Object state change records:
-------------------------
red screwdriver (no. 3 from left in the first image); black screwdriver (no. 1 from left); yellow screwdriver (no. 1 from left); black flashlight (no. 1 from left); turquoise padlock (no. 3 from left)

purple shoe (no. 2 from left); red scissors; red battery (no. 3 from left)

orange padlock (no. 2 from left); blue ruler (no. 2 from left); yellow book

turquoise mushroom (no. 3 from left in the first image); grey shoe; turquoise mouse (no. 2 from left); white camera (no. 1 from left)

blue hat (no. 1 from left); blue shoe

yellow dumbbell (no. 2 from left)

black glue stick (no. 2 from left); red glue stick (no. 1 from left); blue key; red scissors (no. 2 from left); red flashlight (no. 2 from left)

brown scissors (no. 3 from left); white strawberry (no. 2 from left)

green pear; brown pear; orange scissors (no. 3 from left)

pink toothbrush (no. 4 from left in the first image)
-------------------------
Task description:
Exactly as they appear above, give the entries again.

Result of the task:
red screwdriver (no. 3 from left in the first image); black screwdriver (no. 1 from left); yellow screwdriver (no. 1 from left); black flashlight (no. 1 from left); turquoise padlock (no. 3 from left)

purple shoe (no. 2 from left); red scissors; red battery (no. 3 from left)

orange padlock (no. 2 from left); blue ruler (no. 2 from left); yellow book

turquoise mushroom (no. 3 from left in the first image); grey shoe; turquoise mouse (no. 2 from left); white camera (no. 1 from left)

blue hat (no. 1 from left); blue shoe

yellow dumbbell (no. 2 from left)

black glue stick (no. 2 from left); red glue stick (no. 1 from left); blue key; red scissors (no. 2 from left); red flashlight (no. 2 from left)

brown scissors (no. 3 from left); white strawberry (no. 2 from left)

green pear; brown pear; orange scissors (no. 3 from left)

pink toothbrush (no. 4 from left in the first image)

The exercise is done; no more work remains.